The task | Repeat exactly the lines that begin at the one containing "red wallet: 7 -> 2" and end at the final line of the records; include no pictures and nothing else.

--------

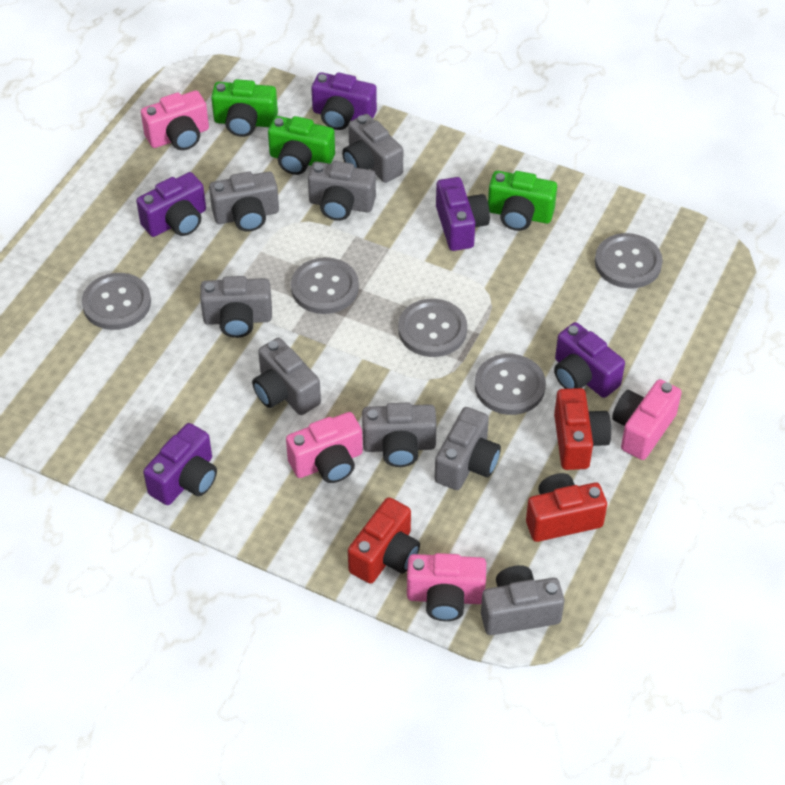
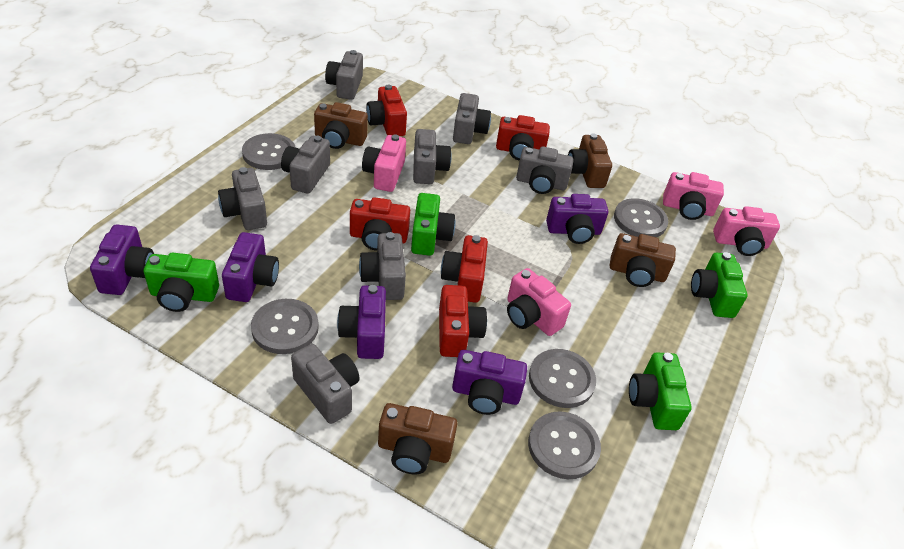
brown camera: 0 -> 4
green camera: 3 -> 4
red camera: 3 -> 5

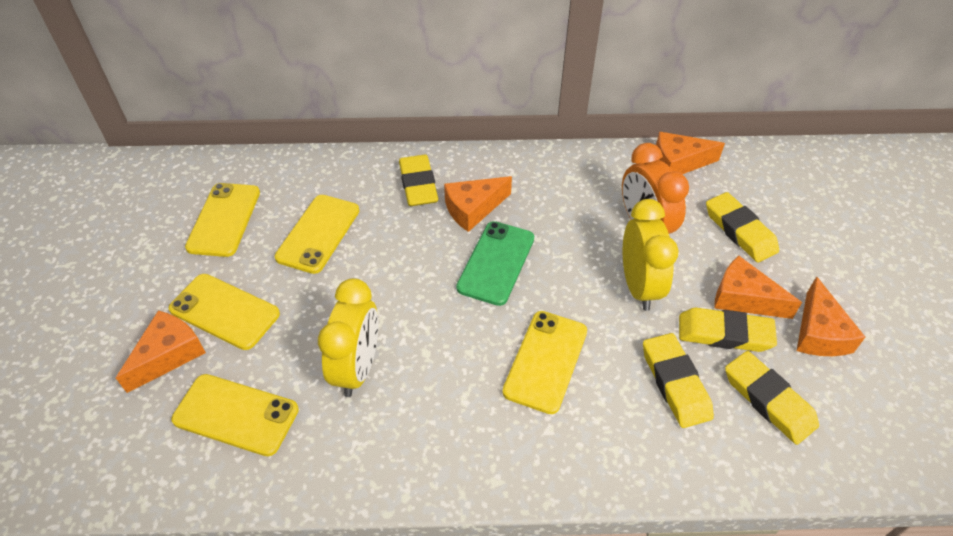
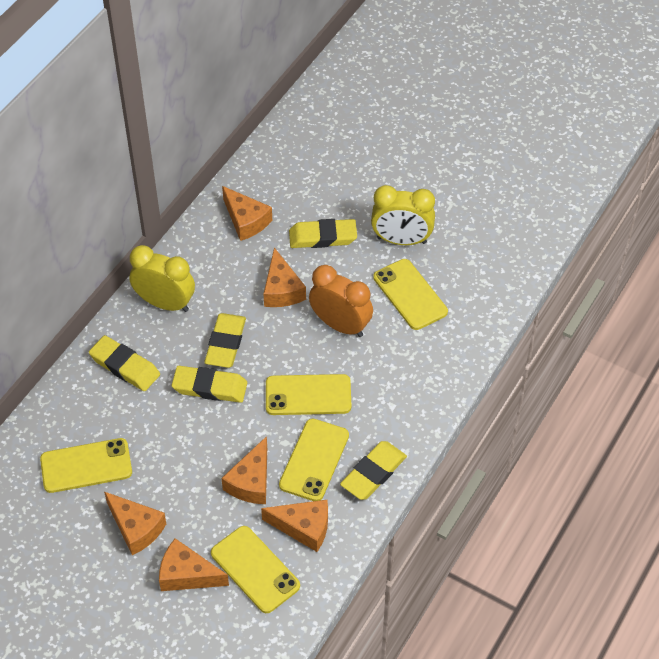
green phone: 1 -> 0
orange cheese: 5 -> 6

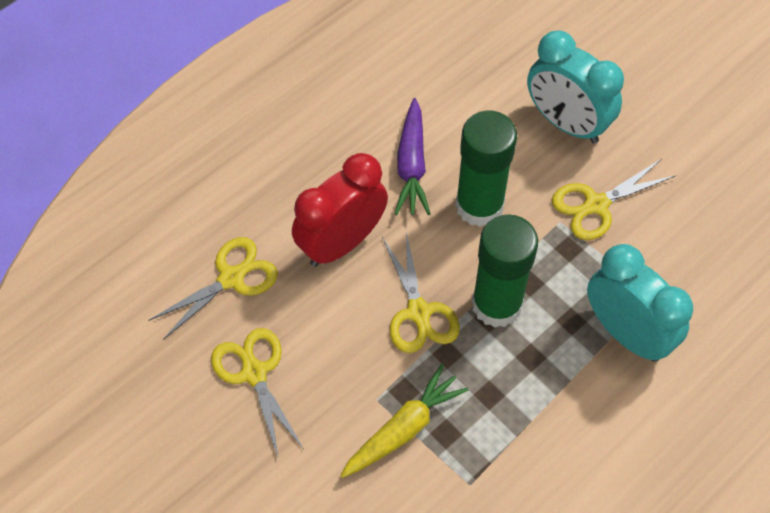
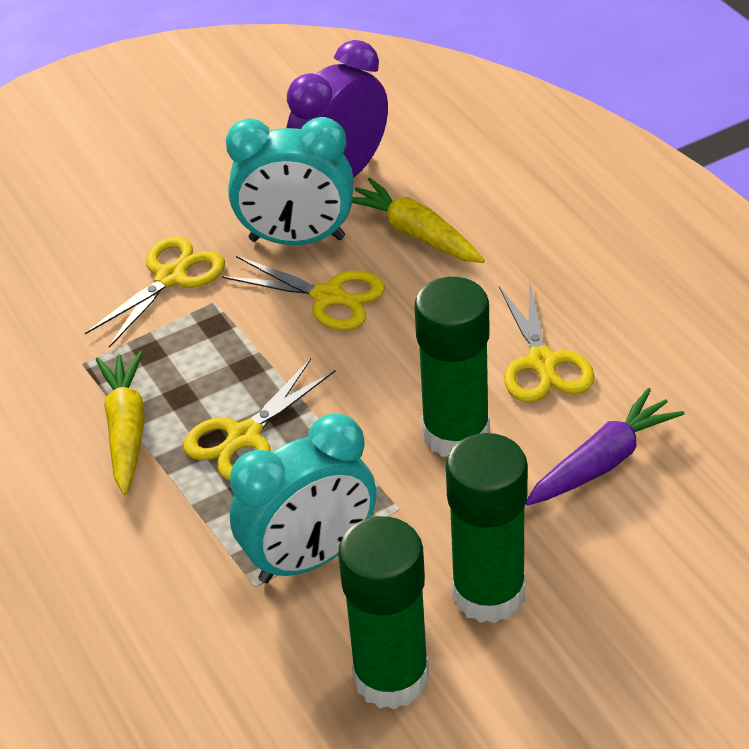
green glue stick: 2 -> 3
purple clock: 0 -> 1
red clock: 1 -> 0
yellow carrot: 1 -> 2

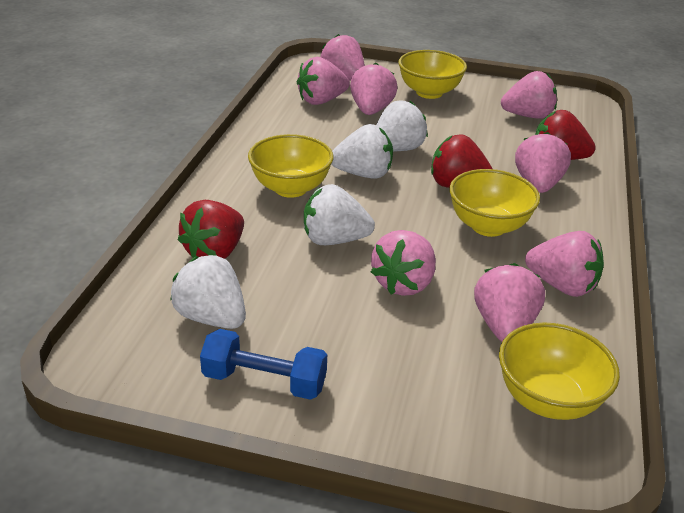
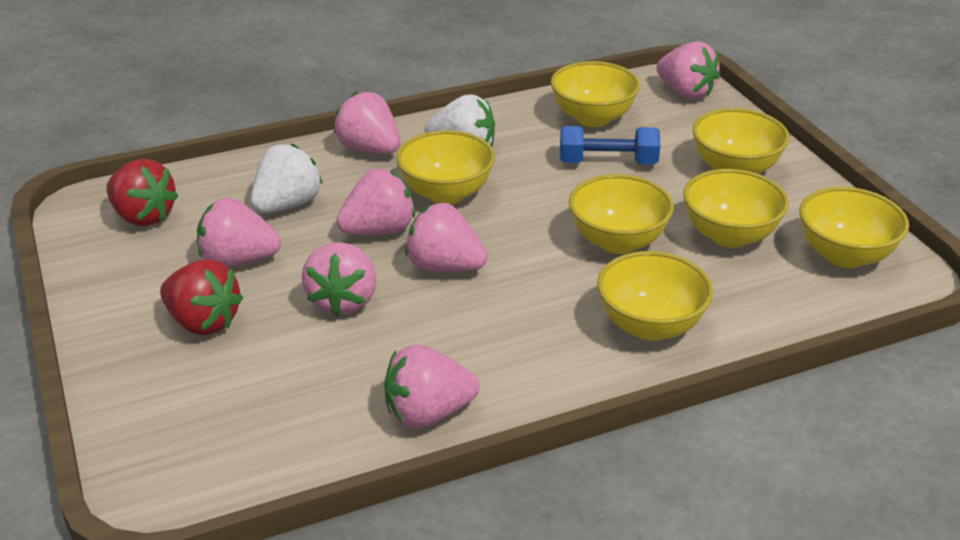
pink strawberry: 8 -> 7
red strawberry: 3 -> 2
white strawberry: 4 -> 2
yellow bowl: 4 -> 7

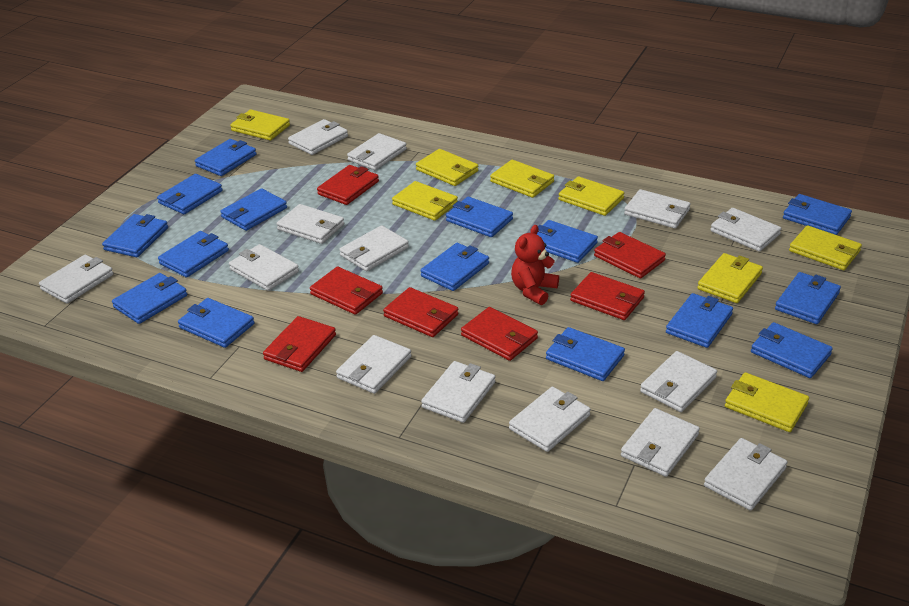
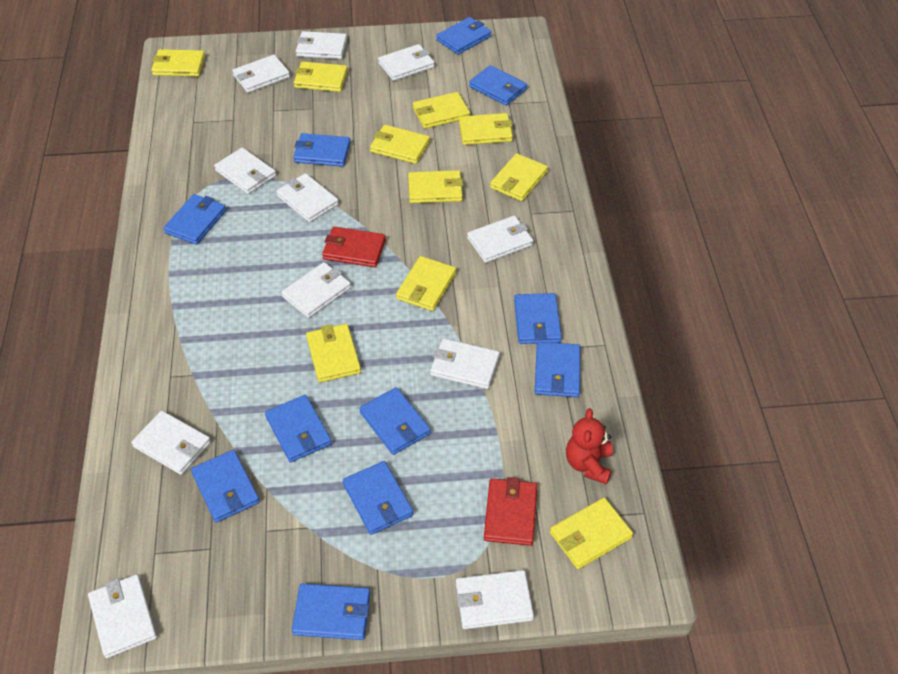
blue wallet: 15 -> 11
red wallet: 7 -> 2
white wallet: 14 -> 11
yellow wallet: 8 -> 10

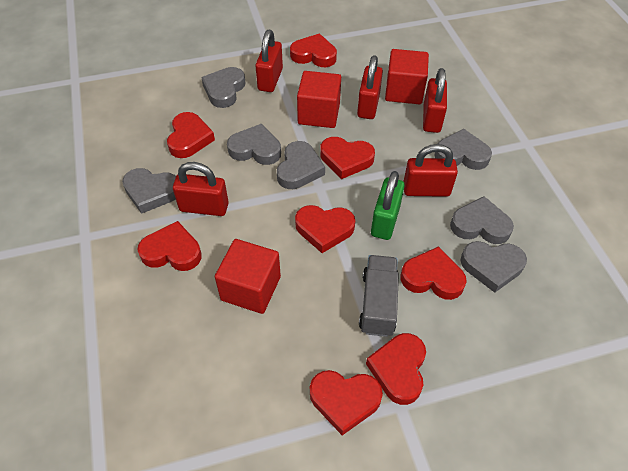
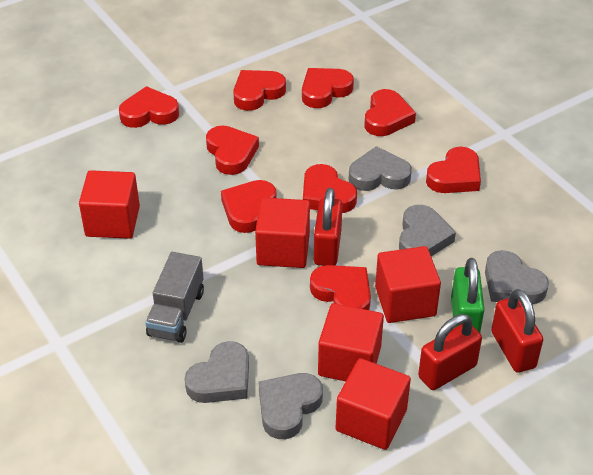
grey heart: 7 -> 5
red cube: 3 -> 5
red heart: 8 -> 9
red padlock: 5 -> 3

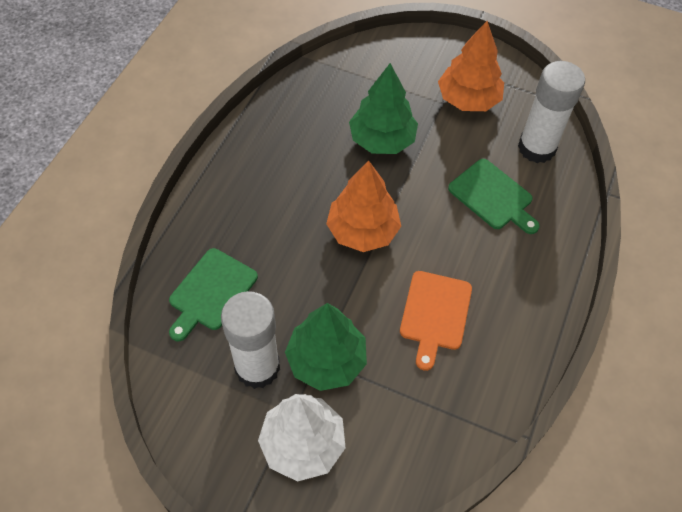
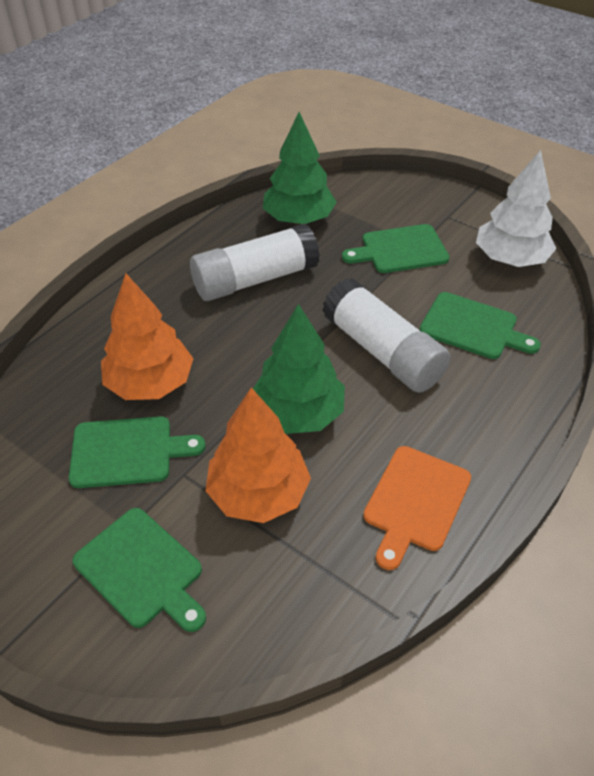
green cutting board: 2 -> 4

--------

Written solution |
red wallet: 7 -> 2
white wallet: 14 -> 11
yellow wallet: 8 -> 10

grey heart: 7 -> 5
red cube: 3 -> 5
red heart: 8 -> 9
red padlock: 5 -> 3

green cutting board: 2 -> 4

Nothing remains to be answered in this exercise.